◆ **Directions**: Select every line of the material below that contains the string "provided" and copy those lines out. Matching is case-sensitive.
#### Dataset
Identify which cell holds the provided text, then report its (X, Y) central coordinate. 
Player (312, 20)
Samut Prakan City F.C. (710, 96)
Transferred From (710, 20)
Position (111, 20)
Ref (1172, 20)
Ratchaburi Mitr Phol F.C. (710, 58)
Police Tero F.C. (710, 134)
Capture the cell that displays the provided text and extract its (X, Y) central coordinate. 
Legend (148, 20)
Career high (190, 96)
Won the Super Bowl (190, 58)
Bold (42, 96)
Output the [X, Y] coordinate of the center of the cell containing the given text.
########
#### Dataset
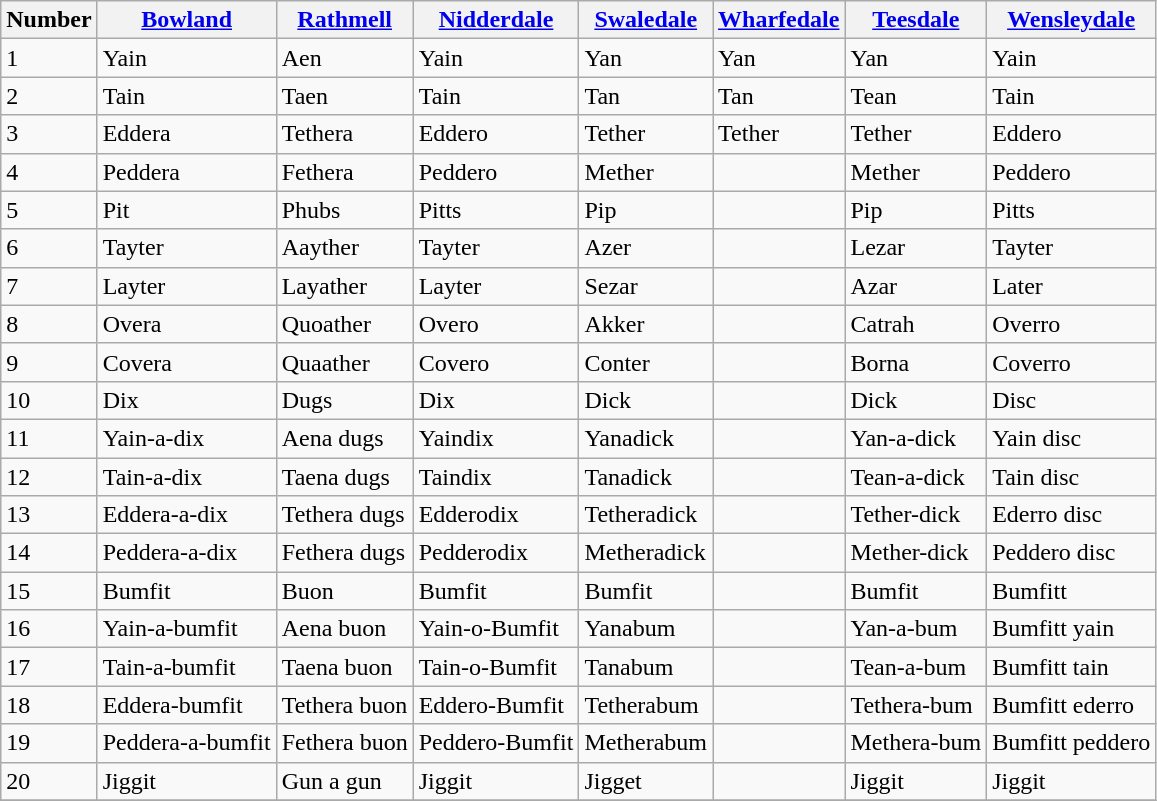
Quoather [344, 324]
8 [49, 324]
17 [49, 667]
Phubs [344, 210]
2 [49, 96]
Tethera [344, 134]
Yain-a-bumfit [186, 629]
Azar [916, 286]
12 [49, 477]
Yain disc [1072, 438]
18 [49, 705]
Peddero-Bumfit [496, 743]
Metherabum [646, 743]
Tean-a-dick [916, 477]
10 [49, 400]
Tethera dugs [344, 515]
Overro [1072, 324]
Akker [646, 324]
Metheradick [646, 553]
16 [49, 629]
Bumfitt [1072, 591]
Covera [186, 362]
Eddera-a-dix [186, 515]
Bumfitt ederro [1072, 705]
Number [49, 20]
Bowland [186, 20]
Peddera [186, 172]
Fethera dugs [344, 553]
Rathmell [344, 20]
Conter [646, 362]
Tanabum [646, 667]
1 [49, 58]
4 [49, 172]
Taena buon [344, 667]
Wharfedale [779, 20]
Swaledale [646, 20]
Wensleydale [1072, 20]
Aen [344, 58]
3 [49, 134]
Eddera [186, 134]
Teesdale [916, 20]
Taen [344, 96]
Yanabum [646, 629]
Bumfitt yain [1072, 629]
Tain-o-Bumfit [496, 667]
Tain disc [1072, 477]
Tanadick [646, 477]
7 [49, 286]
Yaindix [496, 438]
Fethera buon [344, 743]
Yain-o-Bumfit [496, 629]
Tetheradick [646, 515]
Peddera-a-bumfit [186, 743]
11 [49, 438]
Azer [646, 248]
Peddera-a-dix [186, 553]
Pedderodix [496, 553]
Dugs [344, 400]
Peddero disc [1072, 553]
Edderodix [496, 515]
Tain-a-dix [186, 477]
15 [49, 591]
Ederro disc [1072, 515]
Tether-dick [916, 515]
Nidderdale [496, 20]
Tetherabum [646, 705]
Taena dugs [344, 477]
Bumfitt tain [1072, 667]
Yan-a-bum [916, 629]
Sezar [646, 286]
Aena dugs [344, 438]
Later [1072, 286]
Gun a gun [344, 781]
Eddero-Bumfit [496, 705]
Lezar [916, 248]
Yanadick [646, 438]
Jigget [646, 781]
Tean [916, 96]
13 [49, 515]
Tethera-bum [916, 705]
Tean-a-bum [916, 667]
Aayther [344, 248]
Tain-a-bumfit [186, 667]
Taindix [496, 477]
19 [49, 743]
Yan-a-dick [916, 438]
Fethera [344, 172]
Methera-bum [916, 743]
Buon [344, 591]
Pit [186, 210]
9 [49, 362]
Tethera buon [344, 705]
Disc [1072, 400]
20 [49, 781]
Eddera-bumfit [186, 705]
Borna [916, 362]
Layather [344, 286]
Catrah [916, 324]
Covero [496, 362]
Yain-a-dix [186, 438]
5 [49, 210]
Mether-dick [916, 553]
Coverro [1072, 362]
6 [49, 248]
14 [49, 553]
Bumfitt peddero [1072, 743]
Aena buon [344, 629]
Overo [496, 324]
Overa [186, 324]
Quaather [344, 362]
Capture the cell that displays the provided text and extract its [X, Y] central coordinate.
########
◆ **Final result**:
Identify which cell holds the provided text, then report its (X, Y) central coordinate. 
Capture the cell that displays the provided text and extract its (X, Y) central coordinate. 
Capture the cell that displays the provided text and extract its [X, Y] central coordinate.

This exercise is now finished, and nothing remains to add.